[AIM OF THE EXERCISE] Go through the listing below and output exactly the line with "building: [341,448,368,481] ->", the line with "building: none -> [397,429,425,462]", and each line between; omit the rest.

[LISTED ENTRIES]

%%

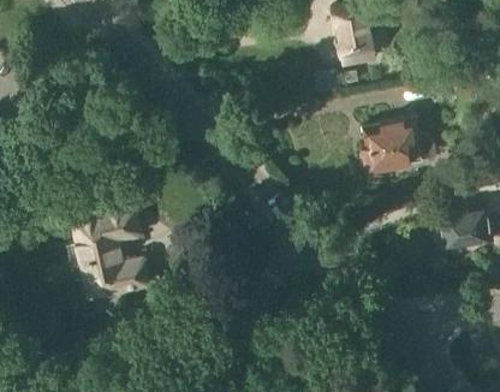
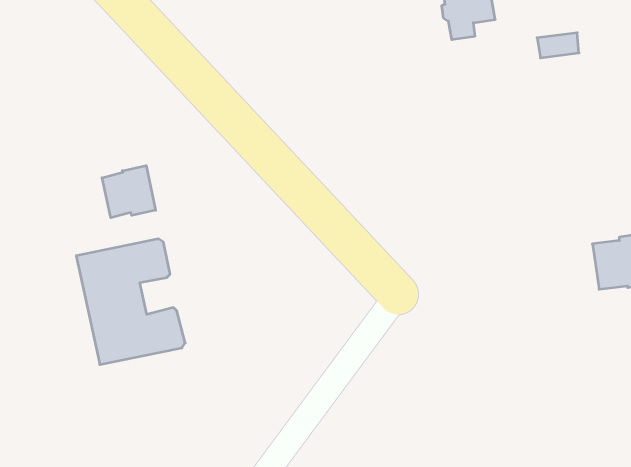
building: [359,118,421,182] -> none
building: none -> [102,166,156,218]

%%
%%

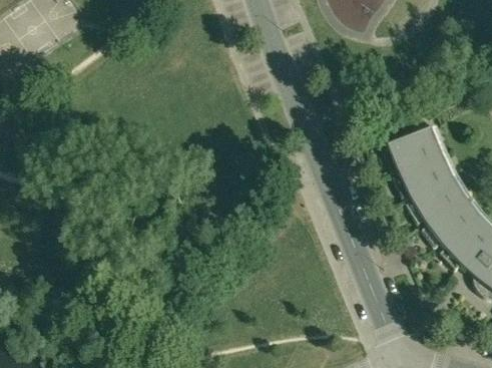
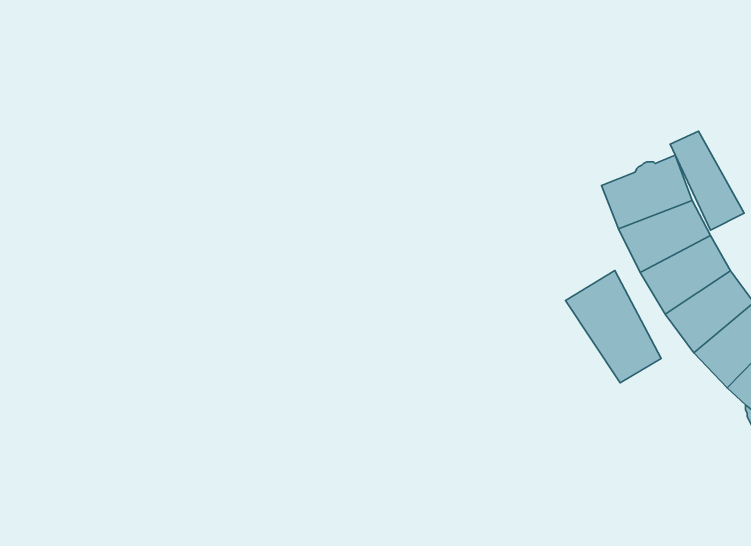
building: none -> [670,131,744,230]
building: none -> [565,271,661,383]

%%
%%

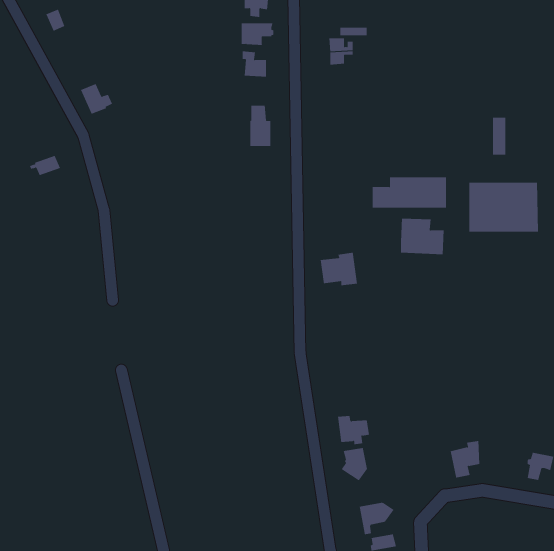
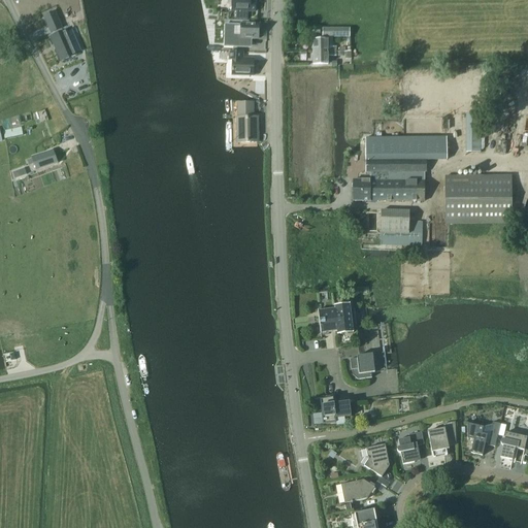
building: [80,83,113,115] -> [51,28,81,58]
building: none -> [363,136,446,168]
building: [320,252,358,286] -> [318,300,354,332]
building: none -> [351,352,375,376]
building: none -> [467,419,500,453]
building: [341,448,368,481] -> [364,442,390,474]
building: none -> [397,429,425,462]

%%

[WORKED SOLUTION]
building: [341,448,368,481] -> [364,442,390,474]
building: none -> [397,429,425,462]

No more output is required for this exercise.